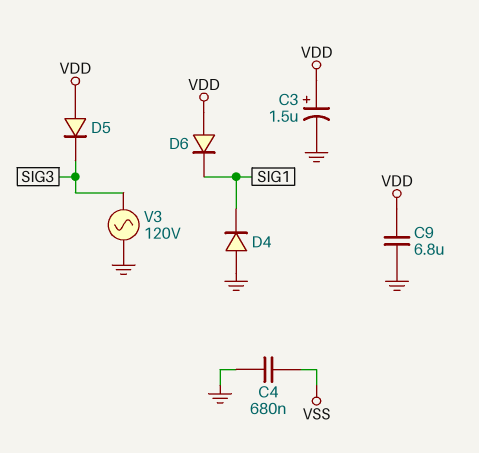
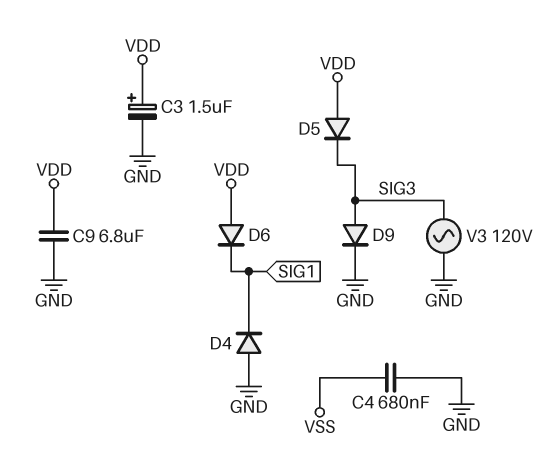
D9: none -> diode (A SIG3, K GND)

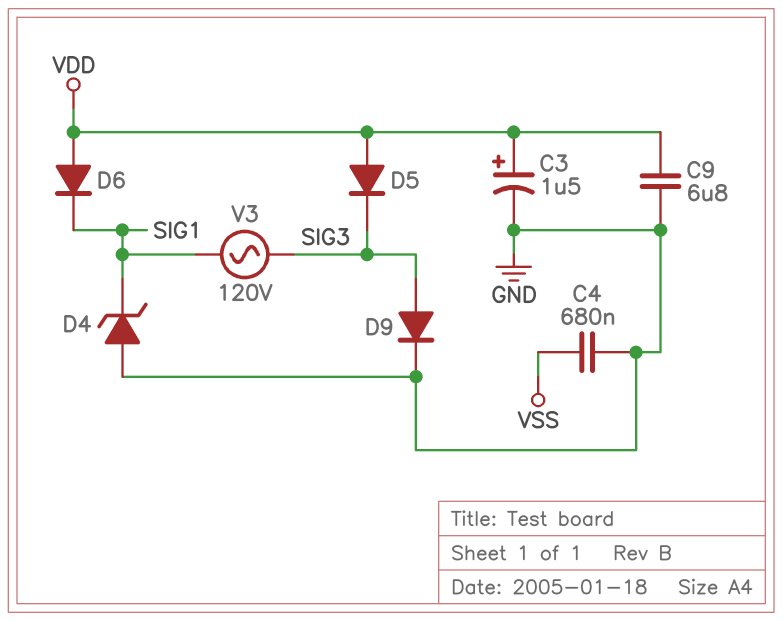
D4: diode (A GND, K SIG1) -> zener (A GND, K SIG1)
V3: AC 120V (GND, SIG3) -> AC 120V (SIG1, SIG3)

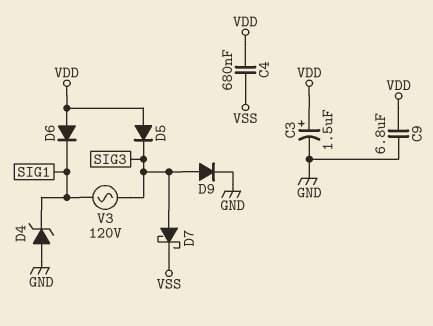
C4: 680nF (GND, VSS) -> 680nF (VDD, VSS)
D7: none -> schottky (A SIG3, K VSS)

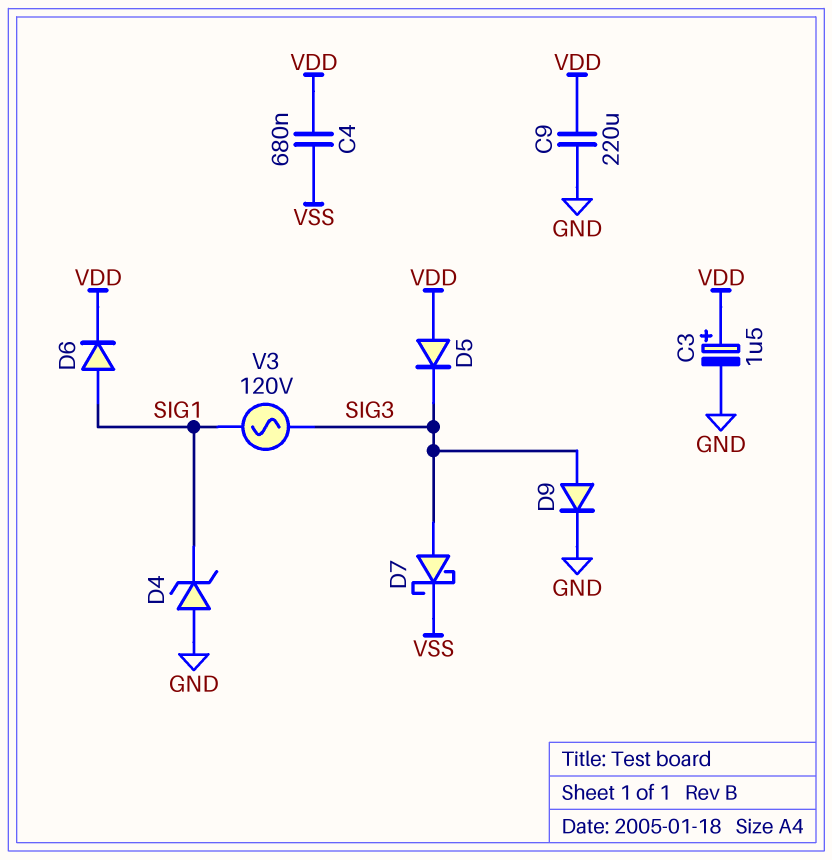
C9: 6.8uF (GND, VDD) -> 220uF (GND, VDD)
D6: diode (A VDD, K SIG1) -> diode (A SIG1, K VDD)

> Directions: Give the lines from the one containing "D7: none -> schottky (A SIG3, K VSS)" through the final line of the material again, exactly and in full, but without pictures.

> Written response:
D7: none -> schottky (A SIG3, K VSS)

C9: 6.8uF (GND, VDD) -> 220uF (GND, VDD)
D6: diode (A VDD, K SIG1) -> diode (A SIG1, K VDD)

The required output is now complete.